Task to carry out | Set down exactly the lines from the one containing "yellow trophy: 1 -> 2" through the last line of the records below, both included, and nothing else.

Given records |
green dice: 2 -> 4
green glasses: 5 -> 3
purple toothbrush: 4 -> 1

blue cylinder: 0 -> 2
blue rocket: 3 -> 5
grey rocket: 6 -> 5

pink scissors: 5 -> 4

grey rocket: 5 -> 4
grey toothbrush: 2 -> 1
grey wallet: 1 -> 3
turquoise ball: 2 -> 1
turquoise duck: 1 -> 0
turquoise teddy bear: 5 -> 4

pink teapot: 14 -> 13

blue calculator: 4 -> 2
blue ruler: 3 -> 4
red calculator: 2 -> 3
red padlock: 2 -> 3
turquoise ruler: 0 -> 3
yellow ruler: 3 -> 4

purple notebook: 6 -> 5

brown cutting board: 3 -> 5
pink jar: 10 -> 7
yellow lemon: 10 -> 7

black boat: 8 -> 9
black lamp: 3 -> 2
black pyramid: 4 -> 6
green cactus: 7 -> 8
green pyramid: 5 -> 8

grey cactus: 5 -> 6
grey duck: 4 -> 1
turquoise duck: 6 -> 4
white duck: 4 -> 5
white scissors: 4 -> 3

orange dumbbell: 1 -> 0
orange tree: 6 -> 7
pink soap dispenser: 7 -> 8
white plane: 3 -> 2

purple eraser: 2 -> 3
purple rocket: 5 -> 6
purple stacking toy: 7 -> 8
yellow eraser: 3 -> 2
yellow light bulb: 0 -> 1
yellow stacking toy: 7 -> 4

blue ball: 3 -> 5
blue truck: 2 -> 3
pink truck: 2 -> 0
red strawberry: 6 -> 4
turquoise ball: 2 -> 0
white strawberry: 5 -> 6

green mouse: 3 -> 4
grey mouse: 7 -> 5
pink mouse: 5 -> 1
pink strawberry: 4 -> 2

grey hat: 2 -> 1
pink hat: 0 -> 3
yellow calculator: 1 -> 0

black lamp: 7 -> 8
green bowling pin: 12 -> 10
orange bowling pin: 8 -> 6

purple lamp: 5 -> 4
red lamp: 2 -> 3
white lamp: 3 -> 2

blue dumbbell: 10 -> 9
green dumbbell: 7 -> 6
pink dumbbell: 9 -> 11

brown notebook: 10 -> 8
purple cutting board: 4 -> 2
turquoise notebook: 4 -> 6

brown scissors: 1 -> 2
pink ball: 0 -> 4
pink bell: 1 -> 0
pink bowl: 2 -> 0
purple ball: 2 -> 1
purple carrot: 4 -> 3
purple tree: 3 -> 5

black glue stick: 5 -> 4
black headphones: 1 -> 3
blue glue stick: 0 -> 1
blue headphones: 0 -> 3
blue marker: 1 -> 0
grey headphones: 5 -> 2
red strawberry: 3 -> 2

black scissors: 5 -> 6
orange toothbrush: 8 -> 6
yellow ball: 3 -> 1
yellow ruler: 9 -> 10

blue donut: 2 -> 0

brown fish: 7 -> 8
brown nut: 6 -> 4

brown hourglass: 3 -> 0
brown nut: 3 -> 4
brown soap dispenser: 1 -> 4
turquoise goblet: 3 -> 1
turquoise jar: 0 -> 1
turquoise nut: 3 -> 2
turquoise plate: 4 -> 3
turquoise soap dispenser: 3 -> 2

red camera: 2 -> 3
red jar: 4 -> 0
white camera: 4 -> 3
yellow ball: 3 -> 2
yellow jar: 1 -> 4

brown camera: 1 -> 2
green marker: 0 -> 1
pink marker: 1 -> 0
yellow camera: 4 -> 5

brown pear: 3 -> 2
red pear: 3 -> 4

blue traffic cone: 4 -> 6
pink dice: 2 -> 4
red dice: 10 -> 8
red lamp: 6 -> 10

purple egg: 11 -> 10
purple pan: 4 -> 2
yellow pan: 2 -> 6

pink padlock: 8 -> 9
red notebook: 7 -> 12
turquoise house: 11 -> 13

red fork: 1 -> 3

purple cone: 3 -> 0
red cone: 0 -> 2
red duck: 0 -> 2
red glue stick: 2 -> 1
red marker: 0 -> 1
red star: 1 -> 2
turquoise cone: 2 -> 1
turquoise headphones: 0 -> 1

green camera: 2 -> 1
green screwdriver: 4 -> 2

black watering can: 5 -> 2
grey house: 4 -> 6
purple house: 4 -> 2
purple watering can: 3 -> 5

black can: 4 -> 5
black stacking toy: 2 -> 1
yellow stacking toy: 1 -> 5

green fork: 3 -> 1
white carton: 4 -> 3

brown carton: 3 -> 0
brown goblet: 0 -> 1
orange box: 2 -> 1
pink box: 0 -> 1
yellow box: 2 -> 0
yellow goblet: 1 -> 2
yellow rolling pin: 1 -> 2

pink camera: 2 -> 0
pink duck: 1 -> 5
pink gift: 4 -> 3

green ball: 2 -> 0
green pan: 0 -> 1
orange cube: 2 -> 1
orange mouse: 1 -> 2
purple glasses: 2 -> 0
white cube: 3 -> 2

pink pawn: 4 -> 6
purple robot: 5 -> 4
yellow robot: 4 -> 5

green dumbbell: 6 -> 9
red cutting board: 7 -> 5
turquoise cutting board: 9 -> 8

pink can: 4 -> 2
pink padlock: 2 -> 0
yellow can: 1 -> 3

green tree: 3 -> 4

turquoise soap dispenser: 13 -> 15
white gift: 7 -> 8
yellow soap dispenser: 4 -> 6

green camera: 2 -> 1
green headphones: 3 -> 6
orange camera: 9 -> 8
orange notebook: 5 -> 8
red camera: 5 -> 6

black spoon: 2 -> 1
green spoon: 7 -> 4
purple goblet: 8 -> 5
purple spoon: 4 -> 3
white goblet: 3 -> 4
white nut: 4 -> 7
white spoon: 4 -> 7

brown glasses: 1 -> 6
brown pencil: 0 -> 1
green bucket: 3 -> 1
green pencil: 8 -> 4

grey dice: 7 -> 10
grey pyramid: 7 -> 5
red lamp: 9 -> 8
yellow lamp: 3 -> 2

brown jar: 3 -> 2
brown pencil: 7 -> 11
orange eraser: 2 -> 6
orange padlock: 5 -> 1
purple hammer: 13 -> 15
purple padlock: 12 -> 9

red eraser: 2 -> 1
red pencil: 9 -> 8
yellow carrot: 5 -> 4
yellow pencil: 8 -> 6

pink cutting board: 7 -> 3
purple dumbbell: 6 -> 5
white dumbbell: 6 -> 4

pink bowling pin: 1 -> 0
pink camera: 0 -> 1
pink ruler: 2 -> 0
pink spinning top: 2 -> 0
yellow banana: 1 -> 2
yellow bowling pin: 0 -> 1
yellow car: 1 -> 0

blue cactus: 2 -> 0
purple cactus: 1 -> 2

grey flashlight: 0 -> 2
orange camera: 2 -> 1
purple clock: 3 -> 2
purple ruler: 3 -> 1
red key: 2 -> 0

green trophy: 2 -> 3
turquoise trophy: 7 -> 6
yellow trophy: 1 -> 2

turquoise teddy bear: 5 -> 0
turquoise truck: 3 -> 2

Response to this exercise |
yellow trophy: 1 -> 2

turquoise teddy bear: 5 -> 0
turquoise truck: 3 -> 2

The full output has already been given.